[SUPPLIED DATA Boundary: Start]

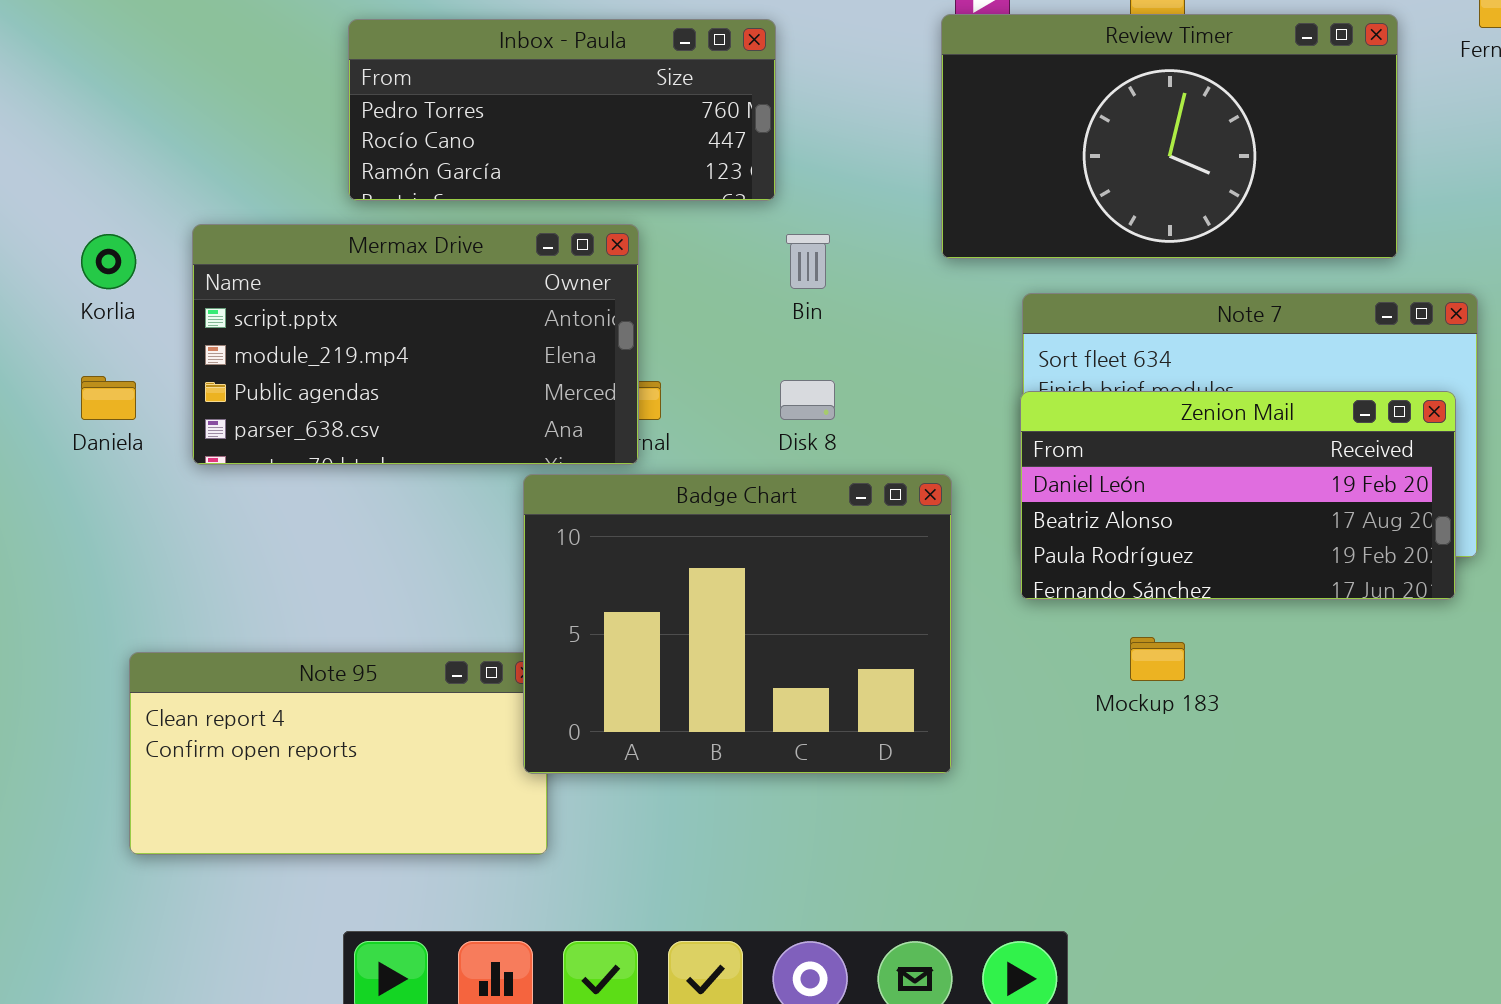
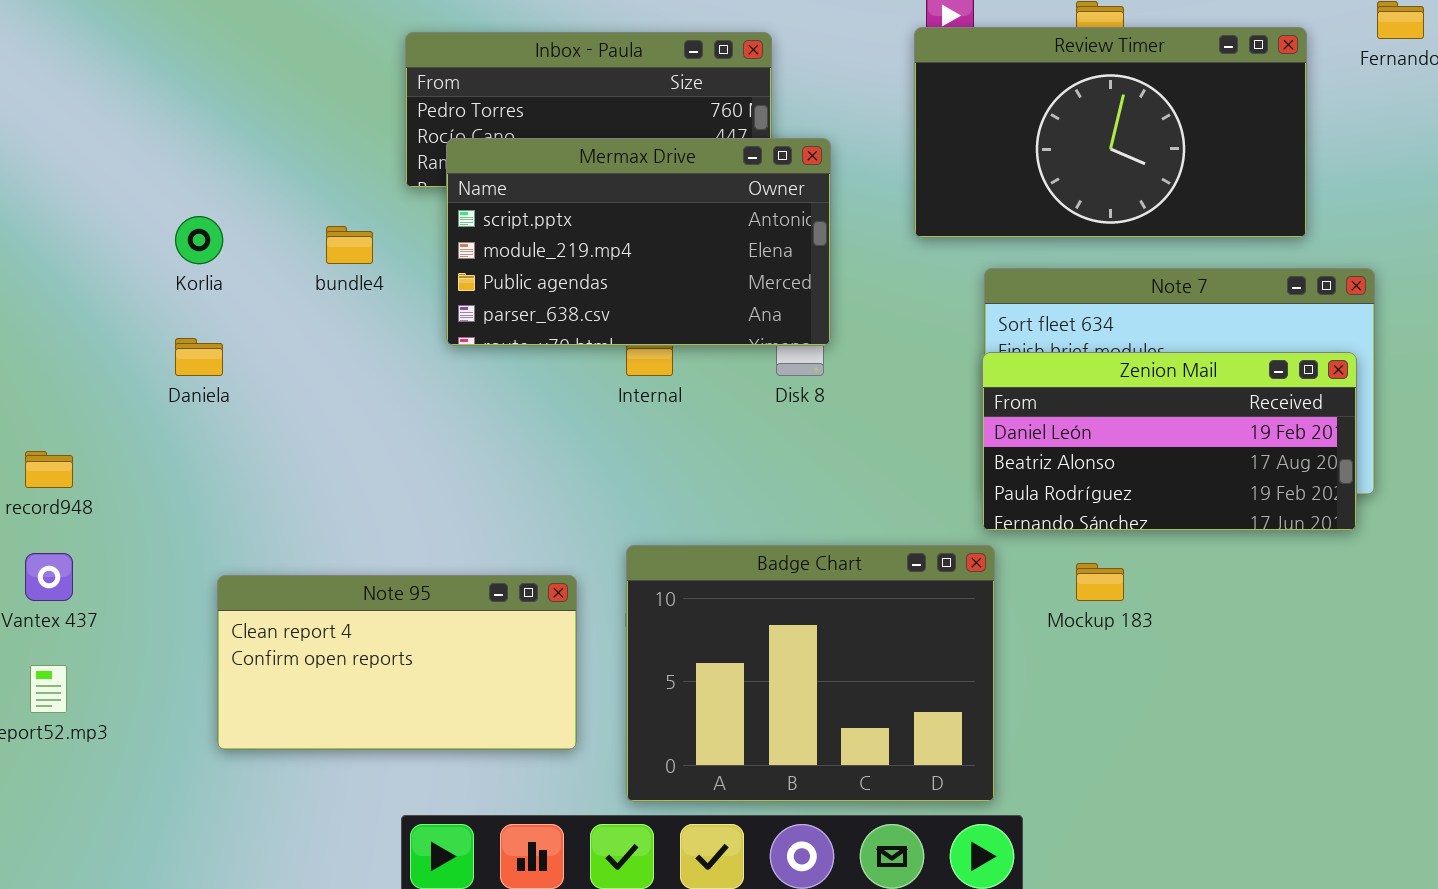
Mermax Drive: [192,224,639,465] -> [446,138,831,346], moved
Badge Chart: [523,474,952,774] -> [626,545,995,802], moved

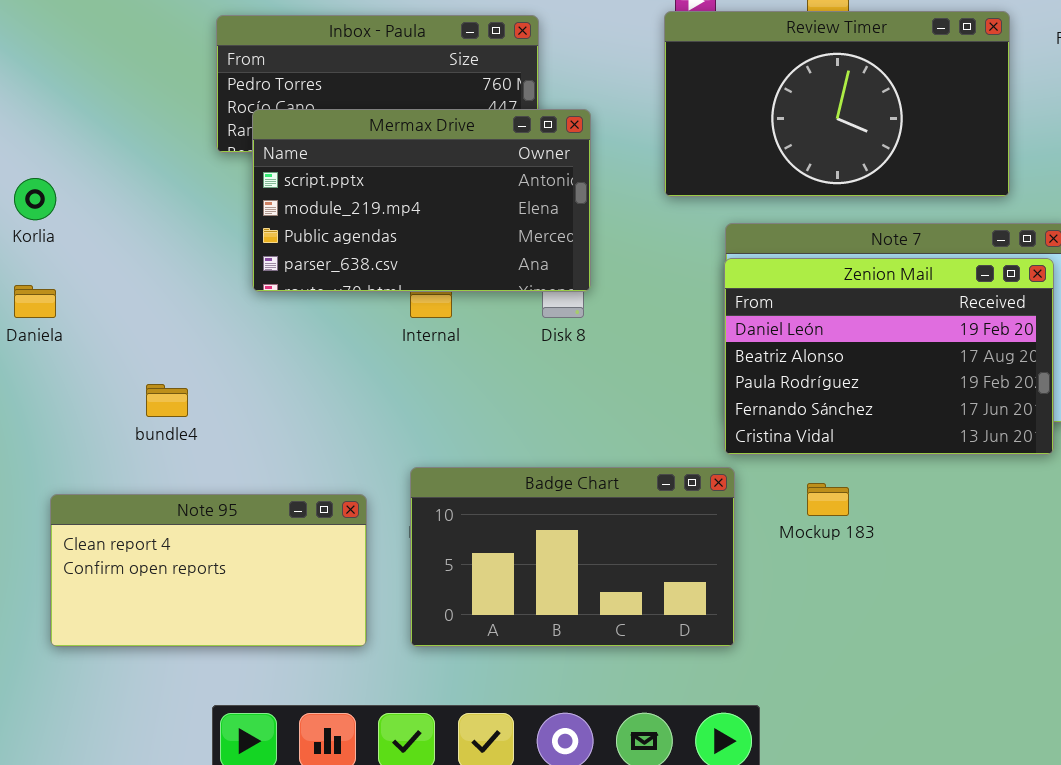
bundle4: [326,226,373,264] -> [146,384,188,417], moved
Zenion Mail: [982,352,1357,531] -> [724,258,1054,455], resized
Badge Chart: [626,545,995,802] -> [410,467,735,647], resized

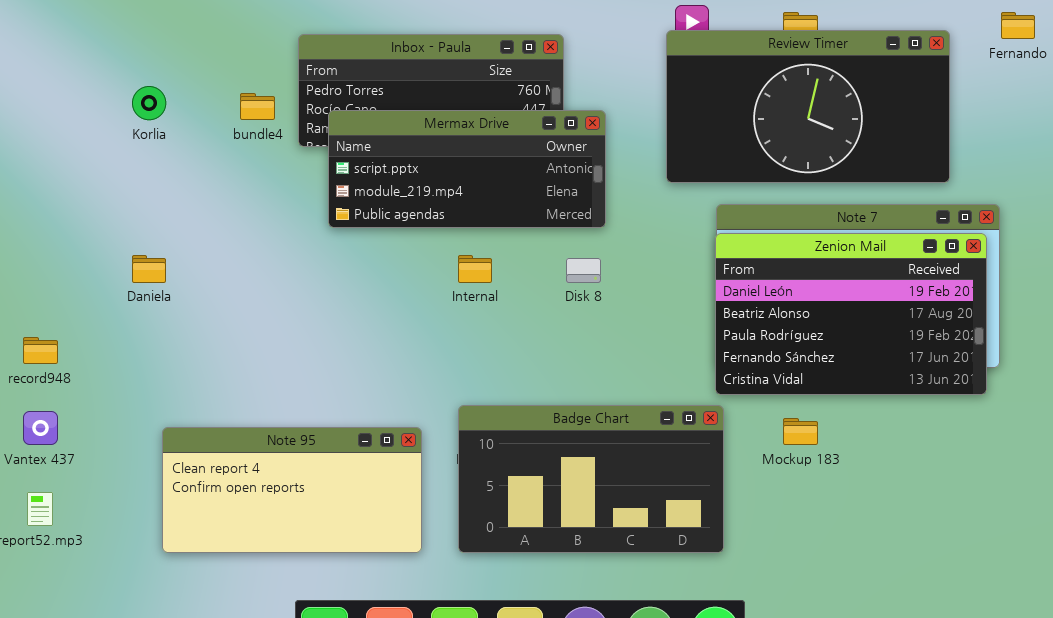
Mermax Drive: [252,109,591,292] -> [328,110,606,228], resized
Korlia: [14,178,56,220] -> [132,86,166,120], moved
bundle4: [146,384,188,417] -> [240,93,275,120], moved

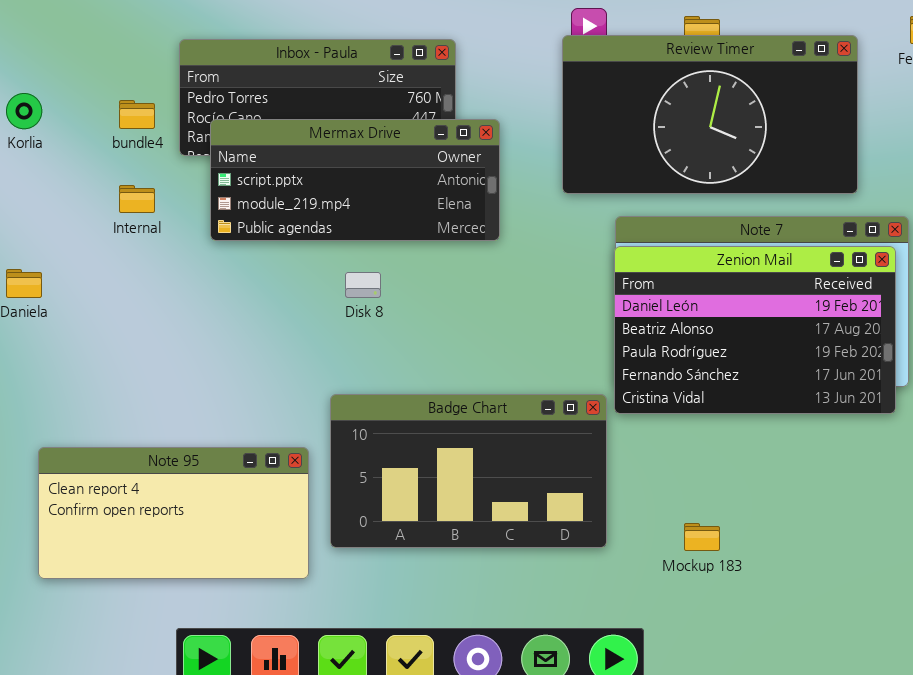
Internal: [458,255,492,283] -> [119,185,155,213], moved
Disk 8: [566,258,601,283] -> [345,272,381,298], moved
Badge Chart: [458,405,724,553] -> [330,394,607,548], moved
Mockup 183: [783,418,818,445] -> [684,523,720,551], moved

[SUPPLIED DATA Boundary: End]

**ACTION ITEM:** Beginning with the line that contains "Badge Chart: [626,545,995,802]" in the data above, please copy each line exactly until the last line, both ends included, skipping any pictures.

**WORKED SOLUTION:**
Badge Chart: [626,545,995,802] -> [410,467,735,647], resized

Mermax Drive: [252,109,591,292] -> [328,110,606,228], resized
Korlia: [14,178,56,220] -> [132,86,166,120], moved
bundle4: [146,384,188,417] -> [240,93,275,120], moved

Internal: [458,255,492,283] -> [119,185,155,213], moved
Disk 8: [566,258,601,283] -> [345,272,381,298], moved
Badge Chart: [458,405,724,553] -> [330,394,607,548], moved
Mockup 183: [783,418,818,445] -> [684,523,720,551], moved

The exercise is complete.